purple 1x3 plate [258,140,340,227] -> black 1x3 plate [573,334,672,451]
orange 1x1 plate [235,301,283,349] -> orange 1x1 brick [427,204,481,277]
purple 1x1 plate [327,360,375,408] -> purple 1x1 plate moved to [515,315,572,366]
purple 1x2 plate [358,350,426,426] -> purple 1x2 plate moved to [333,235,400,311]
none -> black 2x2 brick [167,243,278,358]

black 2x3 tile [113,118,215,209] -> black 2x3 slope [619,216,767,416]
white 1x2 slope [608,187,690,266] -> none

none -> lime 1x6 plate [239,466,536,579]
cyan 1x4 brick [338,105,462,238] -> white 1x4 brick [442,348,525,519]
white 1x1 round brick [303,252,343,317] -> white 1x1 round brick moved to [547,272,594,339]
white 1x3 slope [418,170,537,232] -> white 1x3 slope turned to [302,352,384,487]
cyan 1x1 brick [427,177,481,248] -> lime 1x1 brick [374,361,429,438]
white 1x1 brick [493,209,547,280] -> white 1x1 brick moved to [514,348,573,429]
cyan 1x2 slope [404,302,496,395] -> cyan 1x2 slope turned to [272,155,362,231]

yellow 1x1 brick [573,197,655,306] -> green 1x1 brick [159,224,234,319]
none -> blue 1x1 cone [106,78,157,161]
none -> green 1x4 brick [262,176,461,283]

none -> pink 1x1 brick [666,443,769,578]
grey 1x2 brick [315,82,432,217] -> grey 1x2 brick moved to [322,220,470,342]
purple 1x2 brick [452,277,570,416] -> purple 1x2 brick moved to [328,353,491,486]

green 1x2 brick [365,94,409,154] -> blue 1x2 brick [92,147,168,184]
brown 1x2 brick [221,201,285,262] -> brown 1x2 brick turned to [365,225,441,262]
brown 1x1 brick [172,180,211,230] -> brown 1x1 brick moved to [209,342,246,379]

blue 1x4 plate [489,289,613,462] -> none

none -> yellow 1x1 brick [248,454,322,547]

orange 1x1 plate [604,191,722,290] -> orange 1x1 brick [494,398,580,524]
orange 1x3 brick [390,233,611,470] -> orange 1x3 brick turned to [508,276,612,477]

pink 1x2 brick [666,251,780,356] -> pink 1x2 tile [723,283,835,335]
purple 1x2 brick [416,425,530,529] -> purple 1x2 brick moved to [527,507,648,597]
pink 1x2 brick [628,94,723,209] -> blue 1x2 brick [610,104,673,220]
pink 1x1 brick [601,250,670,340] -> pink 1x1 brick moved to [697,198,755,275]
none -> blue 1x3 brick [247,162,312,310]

> JOB ITEM
Look for the word "brown". Copy out every line of the data that has it.

> ANSWER AREA
brown 1x2 brick [221,201,285,262] -> brown 1x2 brick turned to [365,225,441,262]
brown 1x1 brick [172,180,211,230] -> brown 1x1 brick moved to [209,342,246,379]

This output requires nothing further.